■ What this task involves ■
Return, exactly as written, the lines from the one containing "segmentation as SVG." through the one containing "Image attached. H&E-stained", with both ends included.

■ Data lines ■
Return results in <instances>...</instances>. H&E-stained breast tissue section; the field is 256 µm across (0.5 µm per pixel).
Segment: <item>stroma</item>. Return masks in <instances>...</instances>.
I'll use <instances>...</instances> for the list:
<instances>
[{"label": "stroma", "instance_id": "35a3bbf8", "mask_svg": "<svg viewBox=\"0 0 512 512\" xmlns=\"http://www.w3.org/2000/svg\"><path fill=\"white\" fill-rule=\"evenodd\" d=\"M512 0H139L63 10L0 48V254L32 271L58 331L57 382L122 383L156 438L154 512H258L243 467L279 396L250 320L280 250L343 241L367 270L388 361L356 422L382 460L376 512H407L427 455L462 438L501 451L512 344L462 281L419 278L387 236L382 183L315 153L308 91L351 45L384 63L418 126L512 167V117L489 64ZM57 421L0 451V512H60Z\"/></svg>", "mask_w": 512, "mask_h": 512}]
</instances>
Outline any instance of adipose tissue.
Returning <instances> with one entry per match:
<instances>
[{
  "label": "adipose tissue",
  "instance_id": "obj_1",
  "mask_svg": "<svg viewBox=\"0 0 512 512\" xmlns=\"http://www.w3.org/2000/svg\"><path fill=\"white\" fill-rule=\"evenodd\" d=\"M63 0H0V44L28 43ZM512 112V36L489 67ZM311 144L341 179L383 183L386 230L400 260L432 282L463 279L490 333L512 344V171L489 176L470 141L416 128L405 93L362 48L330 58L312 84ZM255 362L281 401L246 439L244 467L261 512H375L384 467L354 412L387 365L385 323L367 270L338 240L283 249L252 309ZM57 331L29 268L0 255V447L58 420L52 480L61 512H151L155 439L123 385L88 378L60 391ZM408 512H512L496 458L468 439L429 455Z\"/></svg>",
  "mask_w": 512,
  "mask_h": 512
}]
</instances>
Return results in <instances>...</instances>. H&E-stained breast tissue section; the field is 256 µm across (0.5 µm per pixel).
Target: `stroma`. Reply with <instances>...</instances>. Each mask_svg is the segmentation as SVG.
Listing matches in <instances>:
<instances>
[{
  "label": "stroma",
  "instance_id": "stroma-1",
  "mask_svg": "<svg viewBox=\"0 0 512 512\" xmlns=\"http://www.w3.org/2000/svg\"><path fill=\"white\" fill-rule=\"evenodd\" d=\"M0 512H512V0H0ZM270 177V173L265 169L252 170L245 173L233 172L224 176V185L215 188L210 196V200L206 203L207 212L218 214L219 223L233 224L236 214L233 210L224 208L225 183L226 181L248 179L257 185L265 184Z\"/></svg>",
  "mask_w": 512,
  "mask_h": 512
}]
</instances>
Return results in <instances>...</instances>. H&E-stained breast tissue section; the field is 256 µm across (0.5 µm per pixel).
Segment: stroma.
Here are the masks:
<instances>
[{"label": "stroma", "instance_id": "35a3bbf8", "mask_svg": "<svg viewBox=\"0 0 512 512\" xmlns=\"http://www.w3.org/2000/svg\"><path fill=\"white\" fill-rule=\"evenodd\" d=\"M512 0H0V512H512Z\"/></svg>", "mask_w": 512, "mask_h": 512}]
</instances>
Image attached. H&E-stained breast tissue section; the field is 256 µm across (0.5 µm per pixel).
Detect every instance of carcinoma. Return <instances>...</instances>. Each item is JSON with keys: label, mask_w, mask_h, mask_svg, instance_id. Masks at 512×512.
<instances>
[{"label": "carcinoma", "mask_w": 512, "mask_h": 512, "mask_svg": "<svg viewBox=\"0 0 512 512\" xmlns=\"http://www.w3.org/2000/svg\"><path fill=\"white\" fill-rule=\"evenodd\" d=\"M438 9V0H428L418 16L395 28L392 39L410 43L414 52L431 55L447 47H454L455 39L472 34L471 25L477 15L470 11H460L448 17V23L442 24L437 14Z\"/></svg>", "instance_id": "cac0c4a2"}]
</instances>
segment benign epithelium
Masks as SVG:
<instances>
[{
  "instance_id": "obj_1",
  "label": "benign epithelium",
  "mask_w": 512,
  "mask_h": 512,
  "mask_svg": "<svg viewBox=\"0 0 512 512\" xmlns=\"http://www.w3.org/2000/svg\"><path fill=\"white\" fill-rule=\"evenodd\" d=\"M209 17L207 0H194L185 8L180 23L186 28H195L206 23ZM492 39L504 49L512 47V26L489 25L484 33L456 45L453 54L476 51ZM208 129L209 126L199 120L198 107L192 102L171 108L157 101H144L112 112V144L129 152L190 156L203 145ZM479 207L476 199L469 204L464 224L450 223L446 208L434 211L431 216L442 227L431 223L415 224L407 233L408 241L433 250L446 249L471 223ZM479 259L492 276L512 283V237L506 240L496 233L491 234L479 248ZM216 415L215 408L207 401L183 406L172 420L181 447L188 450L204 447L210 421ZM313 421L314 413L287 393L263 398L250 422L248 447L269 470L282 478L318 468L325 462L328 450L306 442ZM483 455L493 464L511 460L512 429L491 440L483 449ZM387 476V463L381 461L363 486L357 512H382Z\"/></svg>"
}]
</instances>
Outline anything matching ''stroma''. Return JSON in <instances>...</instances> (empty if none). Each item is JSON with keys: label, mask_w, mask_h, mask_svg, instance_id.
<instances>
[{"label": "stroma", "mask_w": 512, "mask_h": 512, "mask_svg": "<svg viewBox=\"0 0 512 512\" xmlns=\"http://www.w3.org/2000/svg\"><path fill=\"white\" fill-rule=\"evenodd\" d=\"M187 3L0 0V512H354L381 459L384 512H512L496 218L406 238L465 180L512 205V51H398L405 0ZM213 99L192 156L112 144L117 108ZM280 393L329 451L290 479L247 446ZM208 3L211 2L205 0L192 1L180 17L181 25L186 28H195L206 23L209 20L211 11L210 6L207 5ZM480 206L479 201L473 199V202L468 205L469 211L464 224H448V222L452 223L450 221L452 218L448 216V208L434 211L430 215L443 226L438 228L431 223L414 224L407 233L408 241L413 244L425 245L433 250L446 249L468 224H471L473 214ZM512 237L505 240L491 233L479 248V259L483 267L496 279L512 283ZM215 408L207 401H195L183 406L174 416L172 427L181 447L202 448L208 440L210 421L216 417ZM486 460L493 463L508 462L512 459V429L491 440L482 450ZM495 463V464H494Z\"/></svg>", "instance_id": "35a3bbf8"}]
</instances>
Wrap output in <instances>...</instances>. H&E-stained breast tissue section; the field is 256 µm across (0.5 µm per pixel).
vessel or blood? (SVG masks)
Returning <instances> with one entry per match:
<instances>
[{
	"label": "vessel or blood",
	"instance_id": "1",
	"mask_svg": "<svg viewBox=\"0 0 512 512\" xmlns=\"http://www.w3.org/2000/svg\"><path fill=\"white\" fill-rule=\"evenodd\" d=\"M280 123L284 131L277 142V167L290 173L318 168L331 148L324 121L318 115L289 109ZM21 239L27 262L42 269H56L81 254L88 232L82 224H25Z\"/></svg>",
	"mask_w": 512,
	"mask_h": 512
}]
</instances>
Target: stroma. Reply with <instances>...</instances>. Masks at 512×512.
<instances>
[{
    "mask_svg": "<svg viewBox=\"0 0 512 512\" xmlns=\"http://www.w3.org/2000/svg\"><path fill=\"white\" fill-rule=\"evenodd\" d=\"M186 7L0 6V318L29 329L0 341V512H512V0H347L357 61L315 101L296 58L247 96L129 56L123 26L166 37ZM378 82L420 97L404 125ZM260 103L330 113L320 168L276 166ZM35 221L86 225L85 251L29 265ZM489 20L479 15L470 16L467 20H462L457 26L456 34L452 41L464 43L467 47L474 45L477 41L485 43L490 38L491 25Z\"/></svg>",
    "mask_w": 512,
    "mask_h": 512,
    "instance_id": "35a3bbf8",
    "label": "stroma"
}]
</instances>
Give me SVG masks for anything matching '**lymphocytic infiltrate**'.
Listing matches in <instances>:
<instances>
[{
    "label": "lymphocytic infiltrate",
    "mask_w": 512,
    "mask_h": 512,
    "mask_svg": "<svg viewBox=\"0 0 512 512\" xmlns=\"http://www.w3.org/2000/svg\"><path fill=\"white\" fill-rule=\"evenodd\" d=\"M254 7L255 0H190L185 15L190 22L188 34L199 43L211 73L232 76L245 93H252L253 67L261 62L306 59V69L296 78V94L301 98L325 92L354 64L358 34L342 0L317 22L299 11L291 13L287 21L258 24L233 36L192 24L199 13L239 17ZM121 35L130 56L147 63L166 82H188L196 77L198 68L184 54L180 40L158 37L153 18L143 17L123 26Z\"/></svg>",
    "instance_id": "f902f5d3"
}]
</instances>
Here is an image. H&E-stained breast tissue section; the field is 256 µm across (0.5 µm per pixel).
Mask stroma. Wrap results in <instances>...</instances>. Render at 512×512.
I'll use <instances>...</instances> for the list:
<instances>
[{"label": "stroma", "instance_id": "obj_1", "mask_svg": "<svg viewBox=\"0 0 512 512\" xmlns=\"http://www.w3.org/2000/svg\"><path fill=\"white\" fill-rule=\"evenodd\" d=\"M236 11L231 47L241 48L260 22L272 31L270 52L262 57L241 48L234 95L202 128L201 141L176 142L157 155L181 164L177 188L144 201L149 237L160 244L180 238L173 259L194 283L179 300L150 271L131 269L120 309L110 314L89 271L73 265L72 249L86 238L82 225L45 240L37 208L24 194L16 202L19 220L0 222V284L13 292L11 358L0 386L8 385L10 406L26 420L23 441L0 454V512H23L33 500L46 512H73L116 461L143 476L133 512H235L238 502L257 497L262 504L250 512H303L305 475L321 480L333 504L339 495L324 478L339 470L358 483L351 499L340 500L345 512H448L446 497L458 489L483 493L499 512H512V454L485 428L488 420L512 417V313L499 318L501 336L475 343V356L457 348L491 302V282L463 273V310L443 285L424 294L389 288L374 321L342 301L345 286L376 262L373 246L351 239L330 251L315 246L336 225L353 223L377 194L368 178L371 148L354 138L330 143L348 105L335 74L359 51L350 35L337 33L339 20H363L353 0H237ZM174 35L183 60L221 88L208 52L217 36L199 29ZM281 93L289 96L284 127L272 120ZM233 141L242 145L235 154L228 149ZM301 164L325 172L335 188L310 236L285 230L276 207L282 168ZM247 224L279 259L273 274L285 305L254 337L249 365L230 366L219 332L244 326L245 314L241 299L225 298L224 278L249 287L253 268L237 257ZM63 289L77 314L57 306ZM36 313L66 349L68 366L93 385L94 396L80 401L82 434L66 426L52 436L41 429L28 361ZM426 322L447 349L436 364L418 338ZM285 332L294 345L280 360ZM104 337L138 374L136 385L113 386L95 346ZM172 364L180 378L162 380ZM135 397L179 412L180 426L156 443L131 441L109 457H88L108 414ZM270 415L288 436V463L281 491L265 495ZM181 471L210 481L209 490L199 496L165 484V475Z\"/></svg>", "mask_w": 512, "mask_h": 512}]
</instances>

■ Result of this task ■
Target: `stroma`. Reply with <instances>...</instances>. Each mask_svg is the segmentation as SVG.
Listing matches in <instances>:
<instances>
[{
  "label": "stroma",
  "instance_id": "stroma-1",
  "mask_svg": "<svg viewBox=\"0 0 512 512\" xmlns=\"http://www.w3.org/2000/svg\"><path fill=\"white\" fill-rule=\"evenodd\" d=\"M0 512H512V0H0ZM270 177V173L265 169L252 170L245 173L233 172L224 176V185L215 188L210 196V200L206 203L207 212L218 214L219 223L233 224L236 214L233 210L224 208L225 183L226 181L248 179L257 185L265 184Z\"/></svg>",
  "mask_w": 512,
  "mask_h": 512
}]
</instances>
Return results in <instances>...</instances>. H&E-stained breast tissue section; the field is 256 µm across (0.5 µm per pixel).
Segment: stroma.
Here are the masks:
<instances>
[{"label": "stroma", "instance_id": "35a3bbf8", "mask_svg": "<svg viewBox=\"0 0 512 512\" xmlns=\"http://www.w3.org/2000/svg\"><path fill=\"white\" fill-rule=\"evenodd\" d=\"M512 0H0V512H512Z\"/></svg>", "mask_w": 512, "mask_h": 512}]
</instances>
Image attached. H&E-stained breast tissue section; the field is 256 µm across (0.5 µm per pixel).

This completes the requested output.